TASK
What you return should match the material below line for line, except that no image appears in it.

──────── EXCERPTED DATA

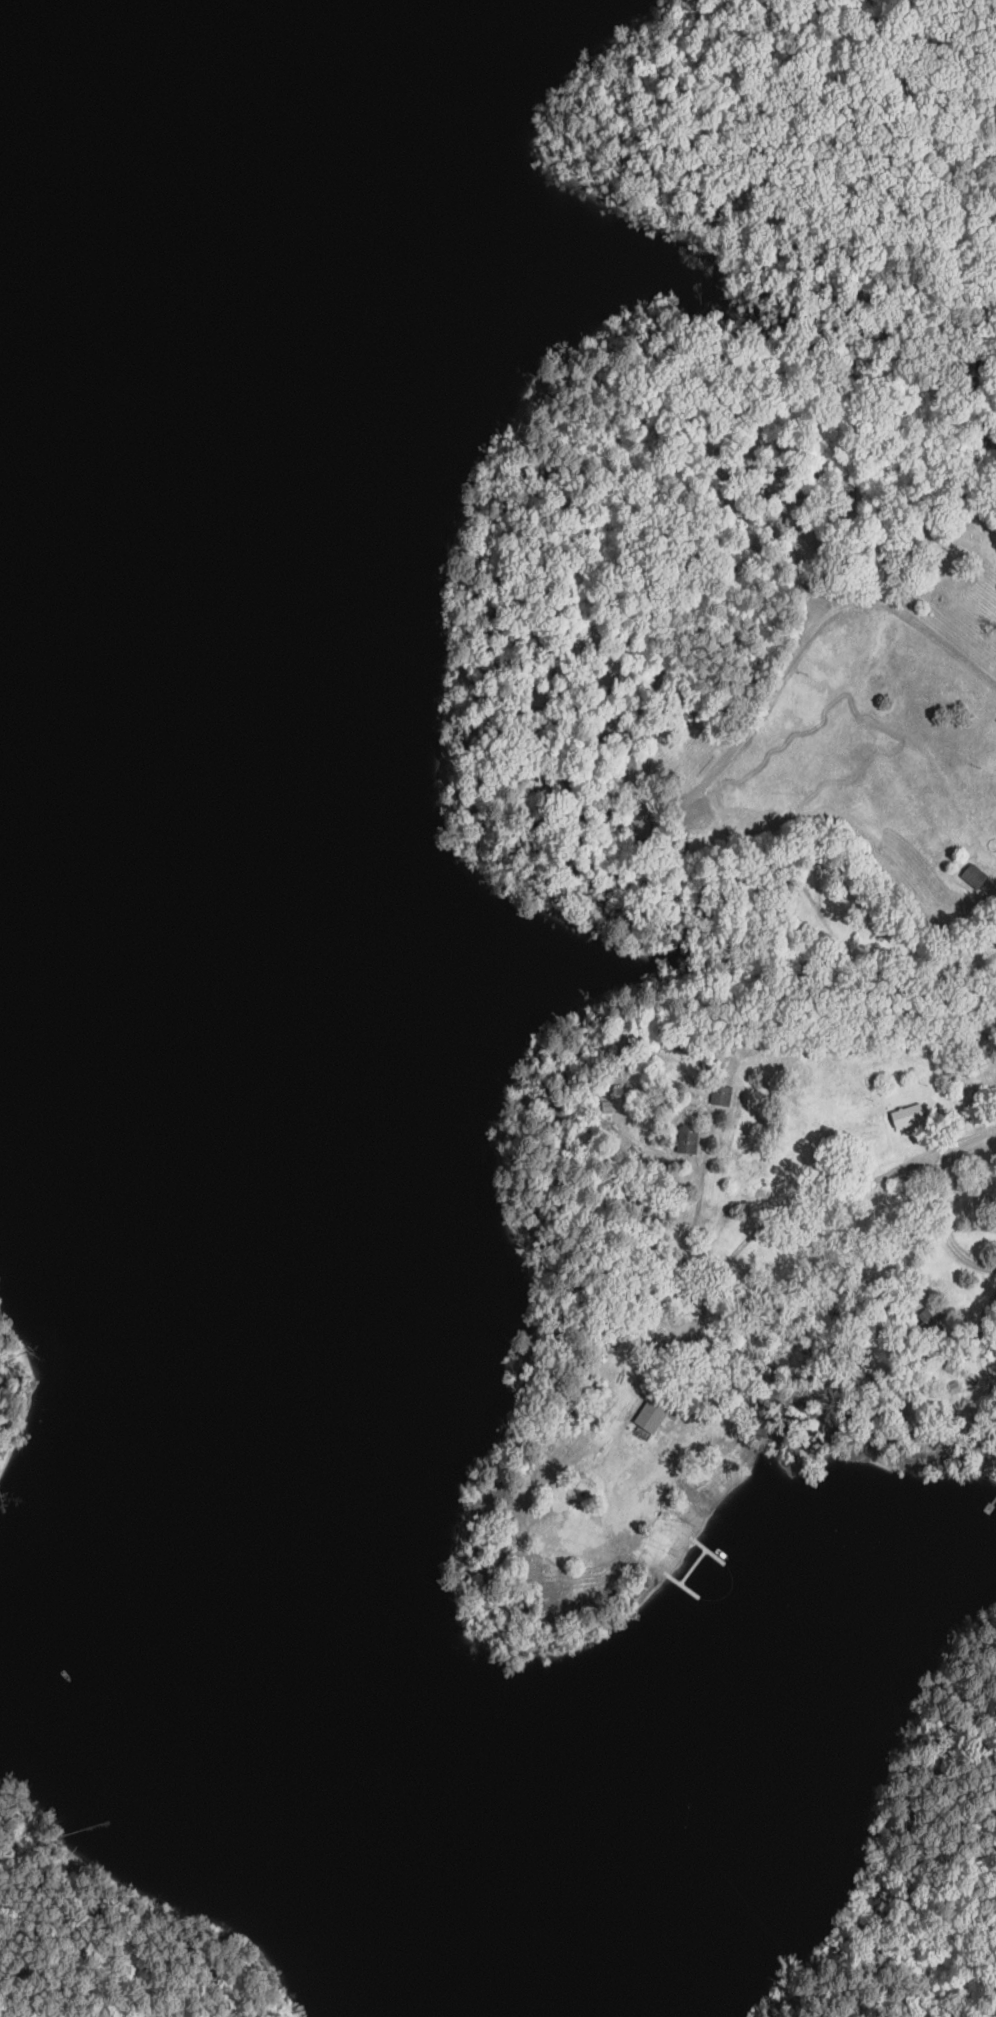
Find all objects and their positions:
building: (795, 511)
road: (820, 643)
building: (636, 768)
building: (640, 828)
building: (974, 876)
building: (721, 1095)
building: (907, 1115)
building: (687, 1139)
road: (836, 1199)
road: (943, 1225)
building: (930, 1325)
park: (19, 1359)
building: (652, 1413)
park: (121, 1921)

────────────────

OUTPUT FOR THIS EXERCISE
Find all objects and their positions:
building: (795, 511)
road: (820, 643)
building: (636, 768)
building: (640, 828)
building: (974, 876)
building: (721, 1095)
building: (907, 1115)
building: (687, 1139)
road: (836, 1199)
road: (943, 1225)
building: (930, 1325)
park: (19, 1359)
building: (652, 1413)
park: (121, 1921)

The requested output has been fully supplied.